___ Data for this exercise ___

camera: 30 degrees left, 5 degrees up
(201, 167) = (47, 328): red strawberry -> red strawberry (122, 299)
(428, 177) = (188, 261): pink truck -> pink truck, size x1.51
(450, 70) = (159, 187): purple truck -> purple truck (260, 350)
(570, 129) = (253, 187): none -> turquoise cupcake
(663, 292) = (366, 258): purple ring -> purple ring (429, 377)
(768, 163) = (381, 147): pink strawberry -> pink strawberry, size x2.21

___
___ Data for this exercise ___

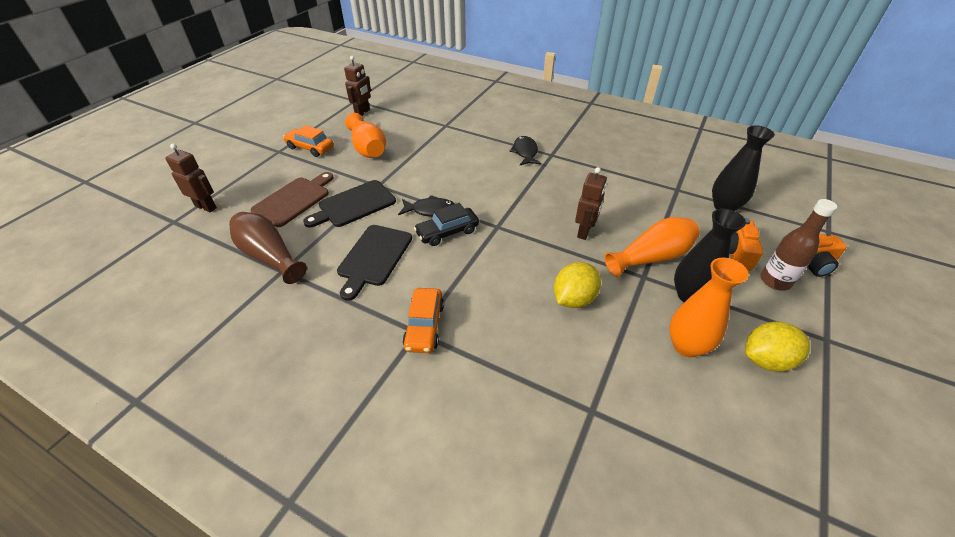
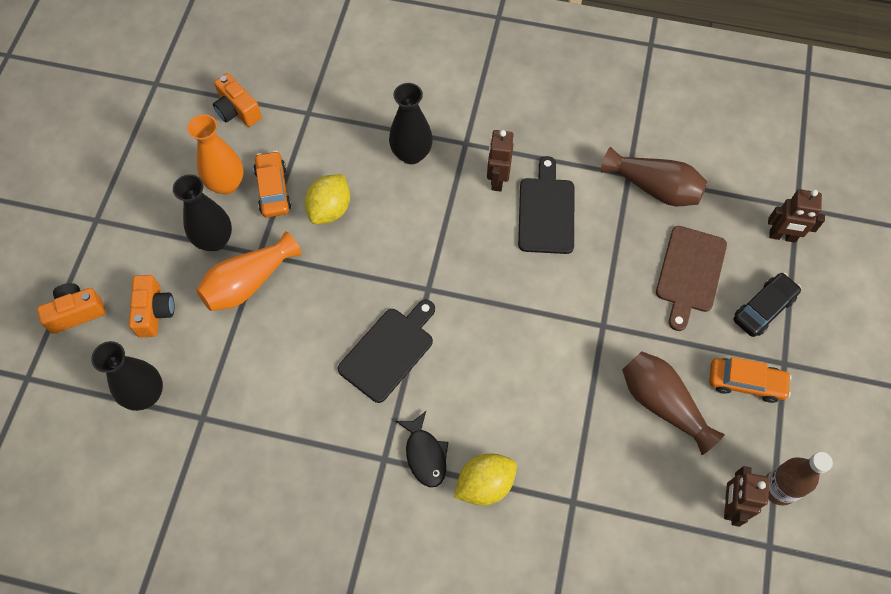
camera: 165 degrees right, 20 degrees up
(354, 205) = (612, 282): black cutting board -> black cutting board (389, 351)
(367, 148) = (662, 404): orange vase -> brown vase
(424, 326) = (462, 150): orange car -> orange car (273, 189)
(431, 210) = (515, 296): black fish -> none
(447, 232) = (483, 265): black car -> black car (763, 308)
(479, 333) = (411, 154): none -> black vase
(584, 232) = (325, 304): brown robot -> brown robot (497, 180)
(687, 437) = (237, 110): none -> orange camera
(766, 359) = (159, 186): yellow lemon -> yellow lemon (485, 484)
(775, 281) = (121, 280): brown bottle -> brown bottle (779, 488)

___

▶ **How to complete this task**:
Beginning with the line above that contains "(424, 326) = (462, 150): orange", copy each line exactly up to and including the line that contains "(775, 281) = (121, 280): brown", and go no further.

▶ **Output**:
(424, 326) = (462, 150): orange car -> orange car (273, 189)
(431, 210) = (515, 296): black fish -> none
(447, 232) = (483, 265): black car -> black car (763, 308)
(479, 333) = (411, 154): none -> black vase
(584, 232) = (325, 304): brown robot -> brown robot (497, 180)
(687, 437) = (237, 110): none -> orange camera
(766, 359) = (159, 186): yellow lemon -> yellow lemon (485, 484)
(775, 281) = (121, 280): brown bottle -> brown bottle (779, 488)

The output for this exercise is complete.